### WHAT YOU NEED TO DO
Copy everything in the listing below word for word, apart from any images.

### PROVIDED RECORDS
■ ■ ■

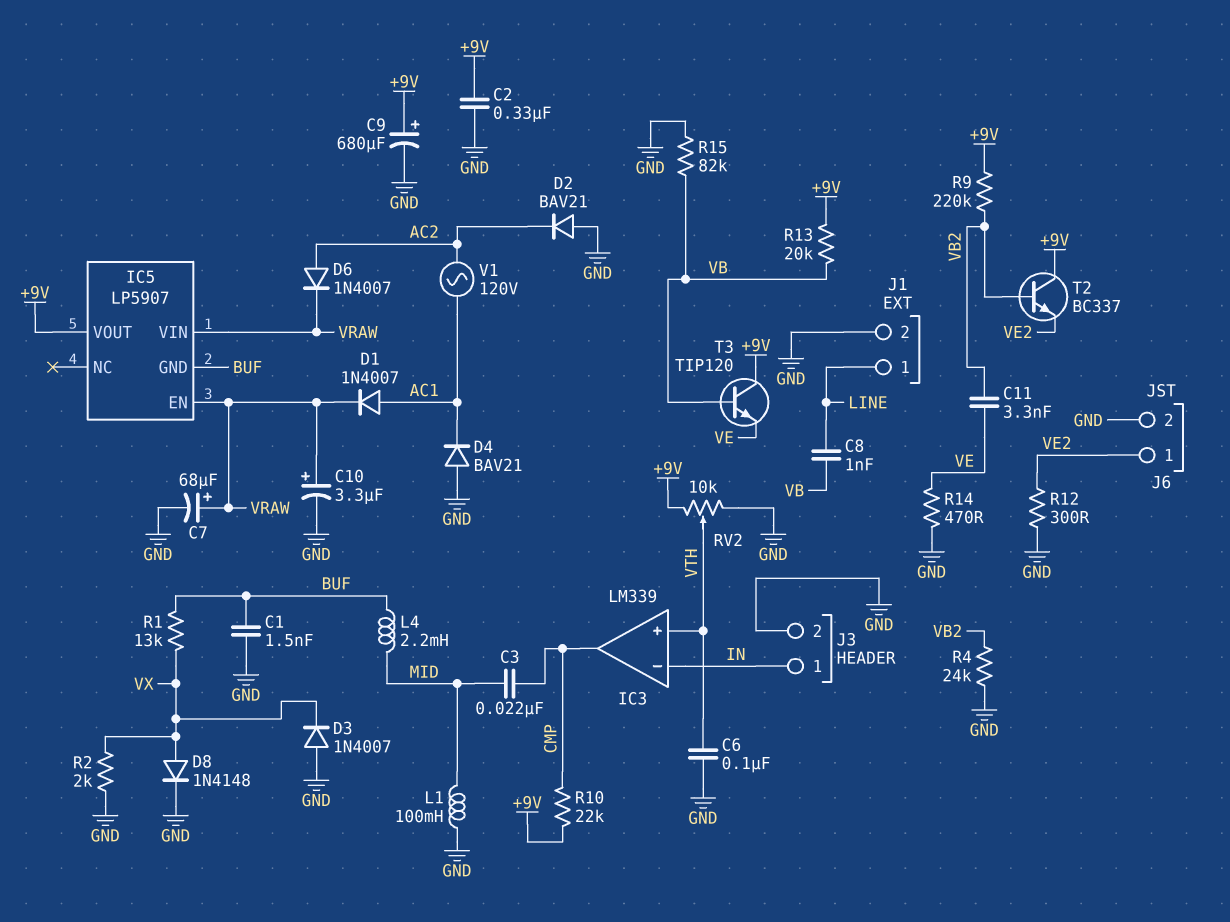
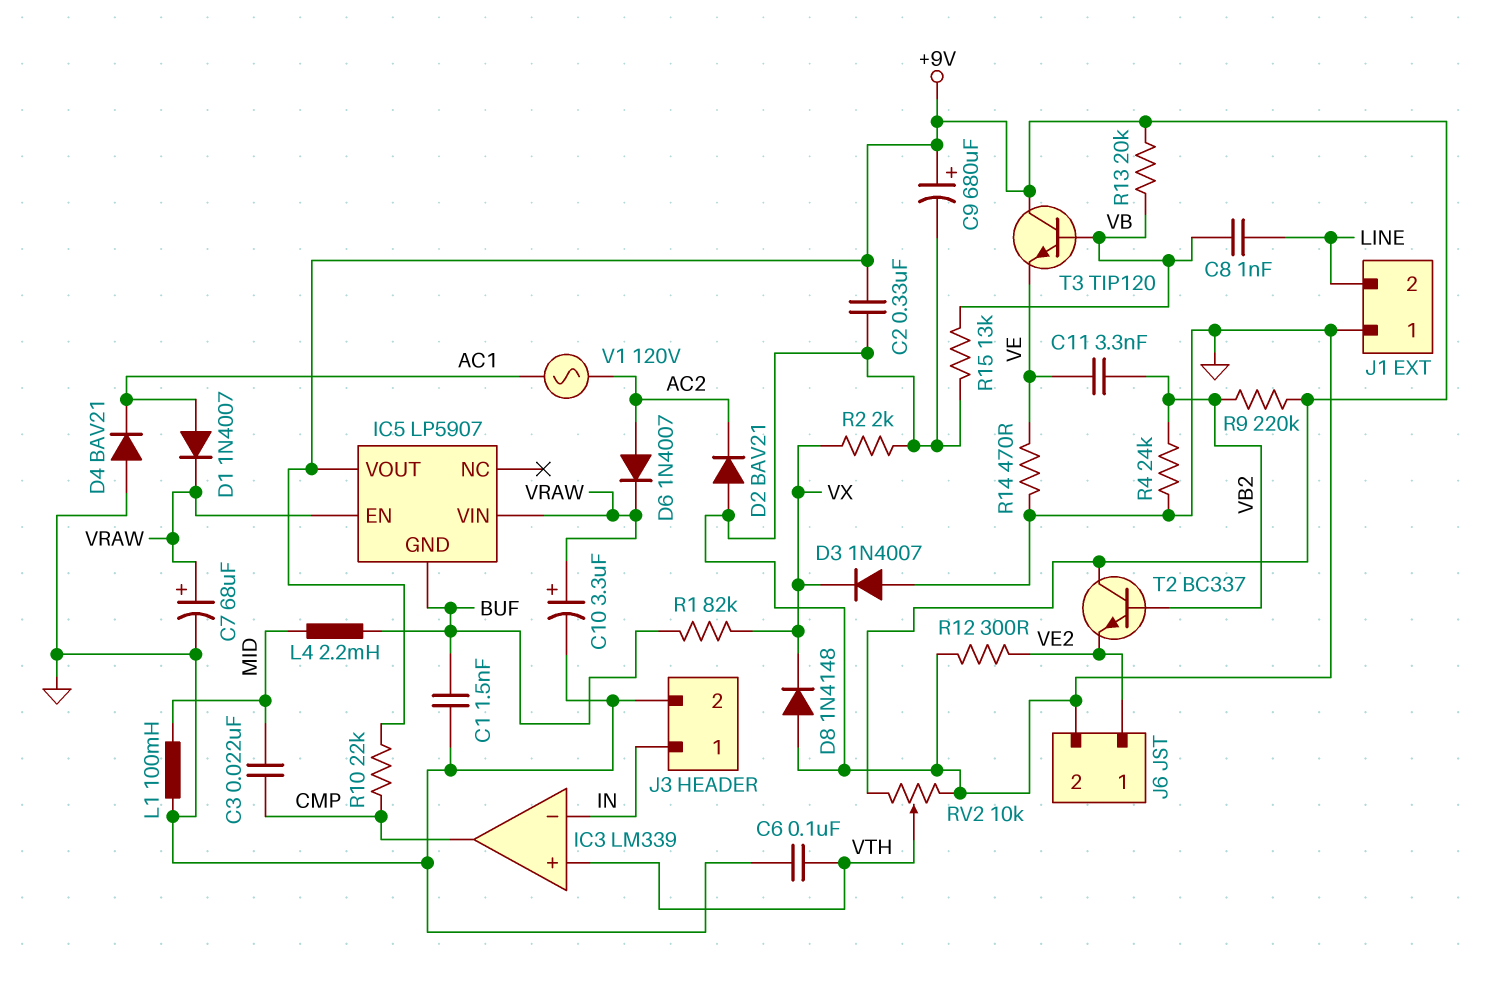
D8: diode 1N4148 (A VX, K GND) -> diode 1N4148 (A GND, K VX)
J1 pin 1: LINE -> GND
J1 pin 2: GND -> LINE
R1: 13k (BUF, VX) -> 82k (BUF, VX)
R15: 82k (GND, VB) -> 13k (GND, VB)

■ ■ ■

### FINAL ANSWER
D8: diode 1N4148 (A VX, K GND) -> diode 1N4148 (A GND, K VX)
J1 pin 1: LINE -> GND
J1 pin 2: GND -> LINE
R1: 13k (BUF, VX) -> 82k (BUF, VX)
R15: 82k (GND, VB) -> 13k (GND, VB)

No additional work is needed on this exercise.